Locate each line in the records below that contains the string "kern" and copy those lines. Treat uppercase and lowercase letters as distinct.
[Start of Material for this exercise]
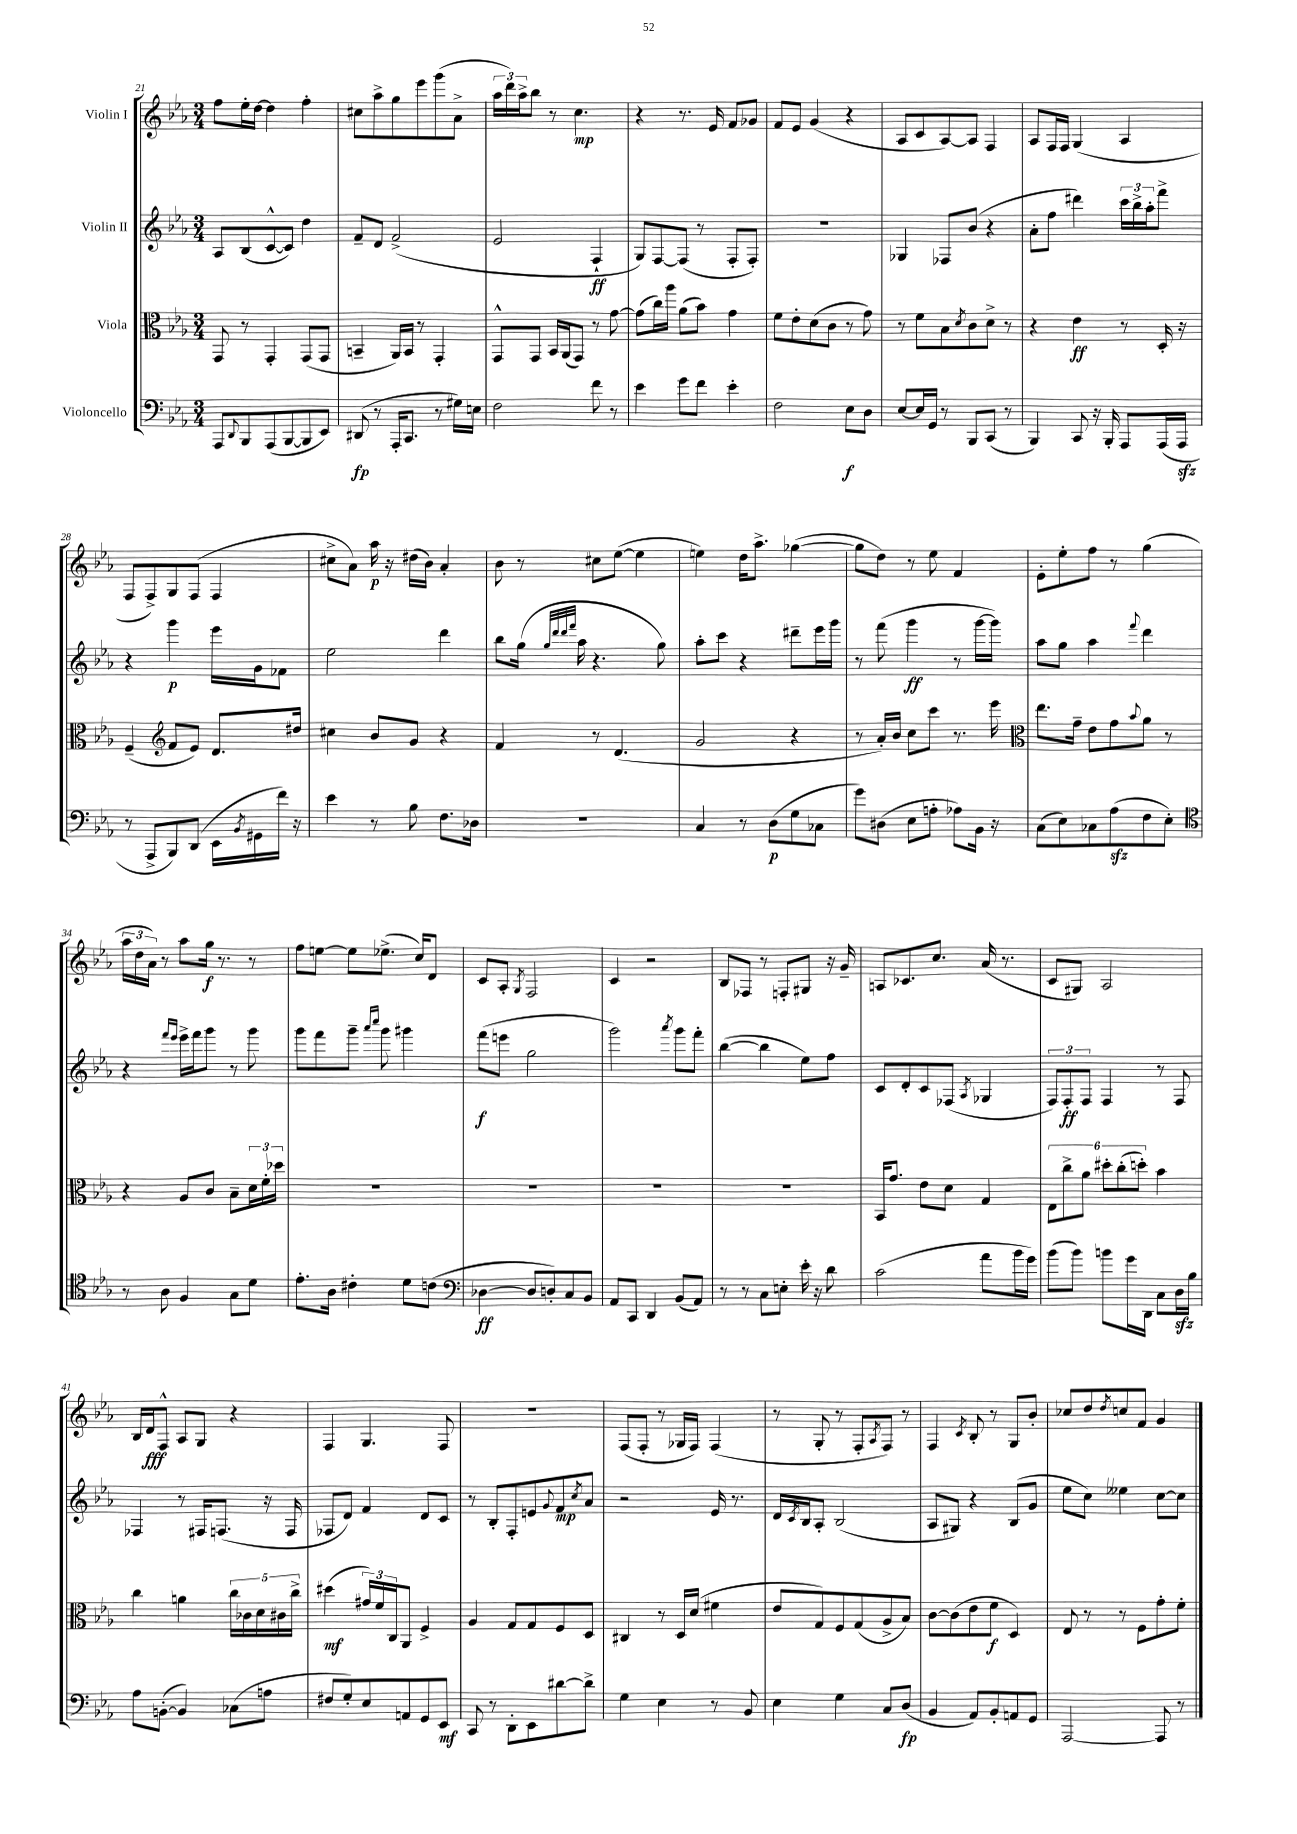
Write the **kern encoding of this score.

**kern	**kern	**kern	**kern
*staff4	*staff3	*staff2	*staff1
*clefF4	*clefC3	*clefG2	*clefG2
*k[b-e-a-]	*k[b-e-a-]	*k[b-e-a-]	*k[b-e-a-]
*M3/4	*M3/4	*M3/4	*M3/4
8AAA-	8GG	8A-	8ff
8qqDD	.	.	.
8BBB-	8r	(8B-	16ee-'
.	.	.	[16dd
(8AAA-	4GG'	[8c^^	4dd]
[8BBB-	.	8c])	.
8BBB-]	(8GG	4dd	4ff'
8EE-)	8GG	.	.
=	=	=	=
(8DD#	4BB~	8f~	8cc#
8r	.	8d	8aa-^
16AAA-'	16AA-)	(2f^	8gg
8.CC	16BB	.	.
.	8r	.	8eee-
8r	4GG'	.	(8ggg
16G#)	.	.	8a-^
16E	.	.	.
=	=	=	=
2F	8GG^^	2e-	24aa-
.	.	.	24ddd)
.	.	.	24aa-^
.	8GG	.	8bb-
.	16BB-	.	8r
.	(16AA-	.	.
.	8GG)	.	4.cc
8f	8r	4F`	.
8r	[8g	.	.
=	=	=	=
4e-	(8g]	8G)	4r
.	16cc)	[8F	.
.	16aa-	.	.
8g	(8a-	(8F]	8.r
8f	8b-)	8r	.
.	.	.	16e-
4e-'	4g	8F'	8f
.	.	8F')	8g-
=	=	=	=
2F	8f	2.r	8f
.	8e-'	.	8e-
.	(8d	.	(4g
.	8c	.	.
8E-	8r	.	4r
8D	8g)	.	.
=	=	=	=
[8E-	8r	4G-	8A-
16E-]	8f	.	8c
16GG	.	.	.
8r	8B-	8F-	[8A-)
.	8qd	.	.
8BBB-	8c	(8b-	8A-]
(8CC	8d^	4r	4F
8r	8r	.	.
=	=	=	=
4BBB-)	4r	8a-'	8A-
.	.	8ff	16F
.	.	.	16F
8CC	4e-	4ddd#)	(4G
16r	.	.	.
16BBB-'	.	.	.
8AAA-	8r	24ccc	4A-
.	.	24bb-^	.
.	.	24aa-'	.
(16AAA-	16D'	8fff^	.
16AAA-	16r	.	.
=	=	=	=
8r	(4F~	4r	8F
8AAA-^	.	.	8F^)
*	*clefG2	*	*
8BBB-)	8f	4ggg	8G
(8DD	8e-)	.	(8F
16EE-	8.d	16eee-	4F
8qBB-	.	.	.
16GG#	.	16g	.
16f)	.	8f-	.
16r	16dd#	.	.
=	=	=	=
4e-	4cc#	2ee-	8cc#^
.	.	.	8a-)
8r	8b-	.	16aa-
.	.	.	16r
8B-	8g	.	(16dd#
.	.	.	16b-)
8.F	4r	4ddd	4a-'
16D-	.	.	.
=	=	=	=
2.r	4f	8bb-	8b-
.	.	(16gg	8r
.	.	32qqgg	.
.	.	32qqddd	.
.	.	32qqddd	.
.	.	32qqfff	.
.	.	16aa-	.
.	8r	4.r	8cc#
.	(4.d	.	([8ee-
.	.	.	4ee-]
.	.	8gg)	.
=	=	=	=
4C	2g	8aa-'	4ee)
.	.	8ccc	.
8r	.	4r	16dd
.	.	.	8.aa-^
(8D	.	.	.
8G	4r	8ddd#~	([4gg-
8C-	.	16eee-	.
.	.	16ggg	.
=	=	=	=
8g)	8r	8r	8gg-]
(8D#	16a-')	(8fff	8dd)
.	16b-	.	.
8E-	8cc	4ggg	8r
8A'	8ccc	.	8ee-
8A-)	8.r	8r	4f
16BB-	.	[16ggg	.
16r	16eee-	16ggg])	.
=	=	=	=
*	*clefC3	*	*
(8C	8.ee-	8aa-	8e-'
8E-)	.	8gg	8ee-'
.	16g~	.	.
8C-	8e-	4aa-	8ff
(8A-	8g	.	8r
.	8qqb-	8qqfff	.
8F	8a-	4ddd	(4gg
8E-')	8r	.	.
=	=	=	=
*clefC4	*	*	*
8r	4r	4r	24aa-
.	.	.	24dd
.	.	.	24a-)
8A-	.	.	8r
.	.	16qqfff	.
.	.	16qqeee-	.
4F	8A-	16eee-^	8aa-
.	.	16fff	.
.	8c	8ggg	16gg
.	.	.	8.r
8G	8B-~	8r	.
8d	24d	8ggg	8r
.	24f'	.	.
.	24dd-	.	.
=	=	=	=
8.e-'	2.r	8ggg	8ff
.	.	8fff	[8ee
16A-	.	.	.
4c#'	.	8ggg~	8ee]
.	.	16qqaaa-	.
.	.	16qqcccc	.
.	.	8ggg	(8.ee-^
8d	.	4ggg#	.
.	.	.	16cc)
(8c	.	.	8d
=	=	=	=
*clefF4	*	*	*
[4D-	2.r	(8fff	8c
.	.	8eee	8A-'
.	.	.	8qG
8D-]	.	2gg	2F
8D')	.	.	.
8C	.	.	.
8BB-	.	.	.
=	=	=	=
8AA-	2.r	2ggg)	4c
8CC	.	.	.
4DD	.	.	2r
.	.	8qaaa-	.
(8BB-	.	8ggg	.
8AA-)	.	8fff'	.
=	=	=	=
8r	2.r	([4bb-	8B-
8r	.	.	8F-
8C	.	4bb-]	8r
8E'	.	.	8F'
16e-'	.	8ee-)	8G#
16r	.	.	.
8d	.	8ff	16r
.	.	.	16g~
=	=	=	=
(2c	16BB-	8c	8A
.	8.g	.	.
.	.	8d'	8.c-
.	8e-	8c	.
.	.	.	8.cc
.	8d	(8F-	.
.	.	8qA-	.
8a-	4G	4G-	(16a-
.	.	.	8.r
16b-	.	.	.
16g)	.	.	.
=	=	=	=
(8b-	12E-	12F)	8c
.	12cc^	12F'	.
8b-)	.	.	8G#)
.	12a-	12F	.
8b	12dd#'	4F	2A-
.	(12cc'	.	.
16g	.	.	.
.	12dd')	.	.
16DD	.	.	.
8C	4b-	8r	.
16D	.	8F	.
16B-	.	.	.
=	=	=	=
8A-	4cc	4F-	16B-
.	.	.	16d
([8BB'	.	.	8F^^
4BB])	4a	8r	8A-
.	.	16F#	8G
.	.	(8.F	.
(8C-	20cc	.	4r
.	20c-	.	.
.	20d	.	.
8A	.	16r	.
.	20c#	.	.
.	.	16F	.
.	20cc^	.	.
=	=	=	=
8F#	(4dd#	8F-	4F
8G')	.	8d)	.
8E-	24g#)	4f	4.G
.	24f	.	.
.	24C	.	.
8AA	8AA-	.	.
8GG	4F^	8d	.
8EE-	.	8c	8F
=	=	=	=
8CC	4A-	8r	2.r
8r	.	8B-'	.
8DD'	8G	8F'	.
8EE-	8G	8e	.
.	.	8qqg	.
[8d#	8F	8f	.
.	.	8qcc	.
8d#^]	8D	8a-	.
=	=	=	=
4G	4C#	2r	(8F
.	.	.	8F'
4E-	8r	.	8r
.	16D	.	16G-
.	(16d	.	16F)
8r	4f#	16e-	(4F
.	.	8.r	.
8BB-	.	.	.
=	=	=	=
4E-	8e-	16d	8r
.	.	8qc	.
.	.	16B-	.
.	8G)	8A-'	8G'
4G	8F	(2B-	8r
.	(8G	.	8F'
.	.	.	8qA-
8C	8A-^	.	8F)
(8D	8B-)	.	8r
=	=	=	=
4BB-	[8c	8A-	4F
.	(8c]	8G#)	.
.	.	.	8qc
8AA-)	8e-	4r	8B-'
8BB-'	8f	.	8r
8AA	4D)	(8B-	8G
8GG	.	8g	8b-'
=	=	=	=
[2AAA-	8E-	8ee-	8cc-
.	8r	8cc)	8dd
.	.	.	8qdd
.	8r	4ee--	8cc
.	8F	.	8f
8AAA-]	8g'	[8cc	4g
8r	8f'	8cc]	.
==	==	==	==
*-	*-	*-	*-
[End of Material for this exercise]
◆ Answer to the task ◆
Write the **kern encoding of this score.
**kern	**kern	**kern	**kern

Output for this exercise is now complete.